## RECORDS FOR THIS EXERCISE
"""

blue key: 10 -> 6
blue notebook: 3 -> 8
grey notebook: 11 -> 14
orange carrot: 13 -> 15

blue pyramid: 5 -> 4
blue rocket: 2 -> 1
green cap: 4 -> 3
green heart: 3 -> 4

"""
"""

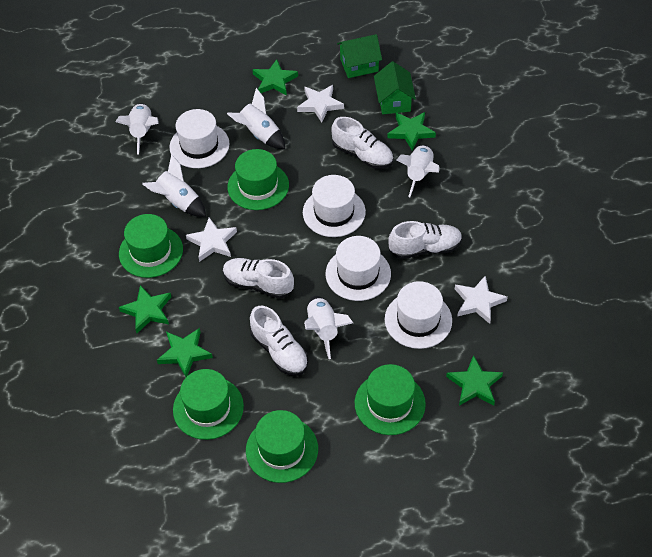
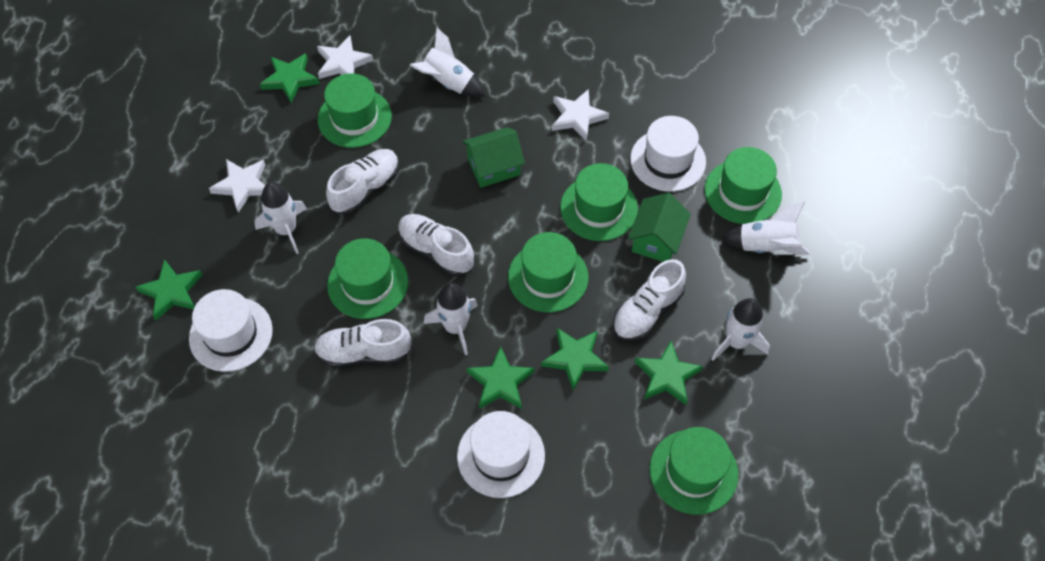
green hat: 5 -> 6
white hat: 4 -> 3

"""

## EXERCISE PROMPT
Given the records above, return exactly the lines starting at the line containing "orange carrot: 13 -> 15" and ending at the line containing "green heart: 3 -> 4", including both.

## RESULT OF THIS EXERCISE
orange carrot: 13 -> 15

blue pyramid: 5 -> 4
blue rocket: 2 -> 1
green cap: 4 -> 3
green heart: 3 -> 4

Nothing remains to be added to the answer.